#### Work order:
From the data below, repeat everything exactly except the images.

#### Task inputs:

┌────────

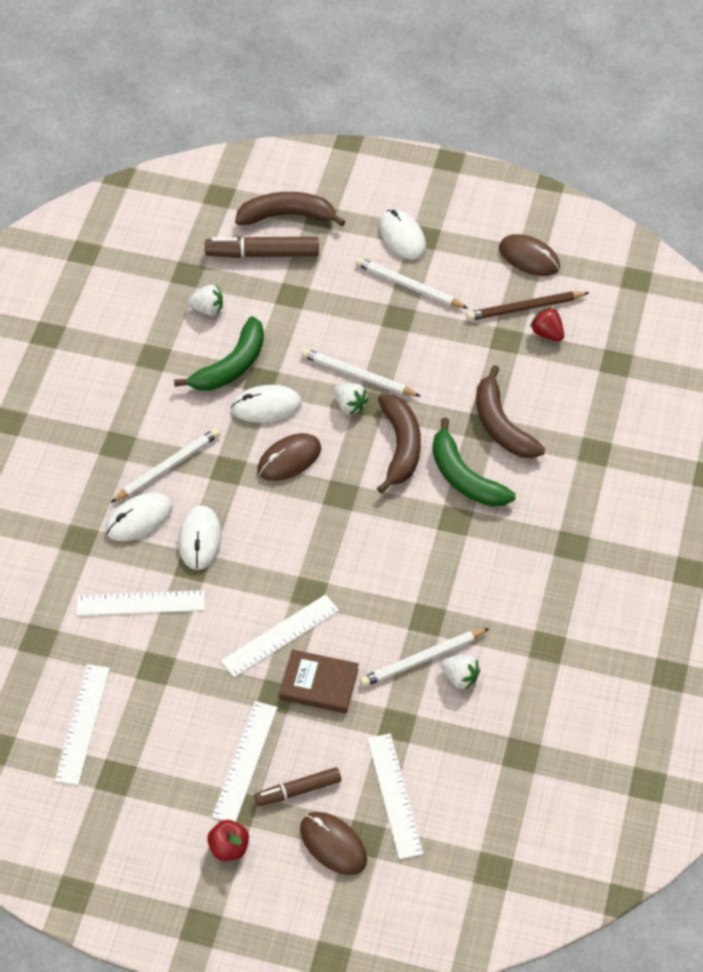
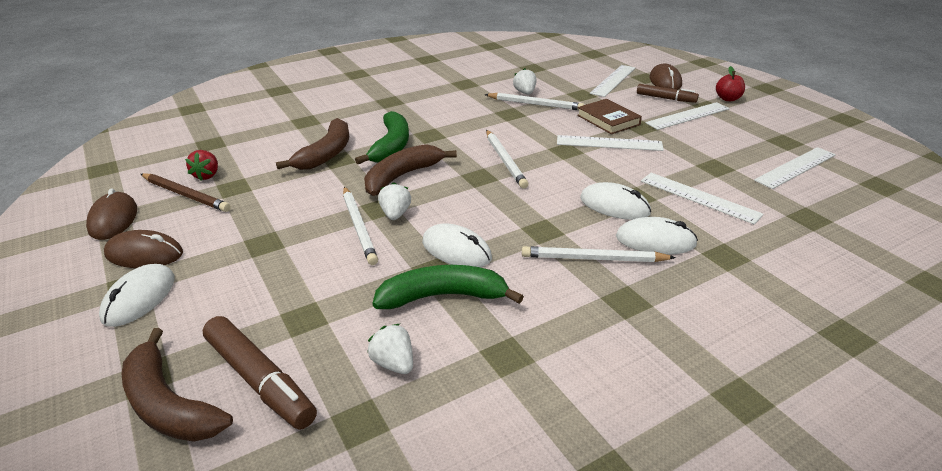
camera: 135 degrees left, 20 degrees down
white mouse [178,505,222,570] -> white mouse turned 75 degrees clockwise [580,182,651,220]
brown mouse [258,433,321,481] -> brown mouse moved to [104,230,183,268]
white pencil [355,257,468,309] -> white pencil moved to [486,130,529,189]

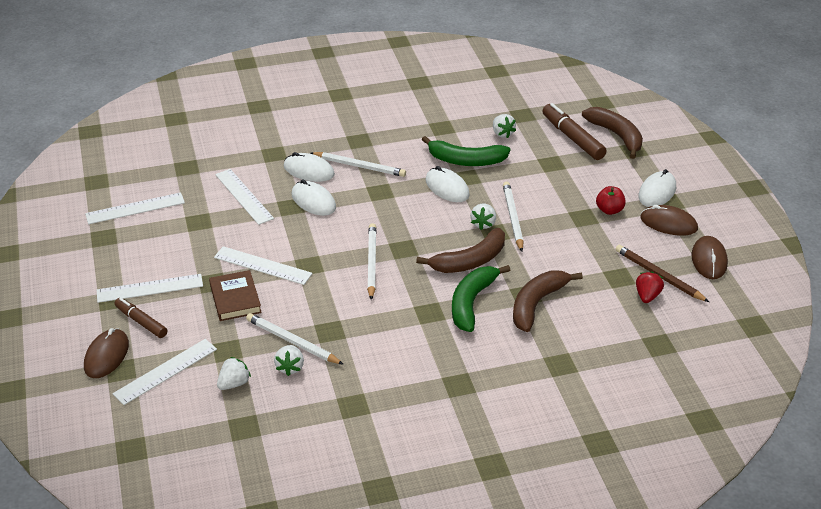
camera: 165 degrees left, 5 degrees up
red apple [716,66,745,101] -> red apple moved to [596,186,625,215]
none -> white strawberry [217,357,251,390]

└────────

#### Solution to this task:
camera: 135 degrees left, 20 degrees down
white mouse [178,505,222,570] -> white mouse turned 75 degrees clockwise [580,182,651,220]
brown mouse [258,433,321,481] -> brown mouse moved to [104,230,183,268]
white pencil [355,257,468,309] -> white pencil moved to [486,130,529,189]

camera: 165 degrees left, 5 degrees up
red apple [716,66,745,101] -> red apple moved to [596,186,625,215]
none -> white strawberry [217,357,251,390]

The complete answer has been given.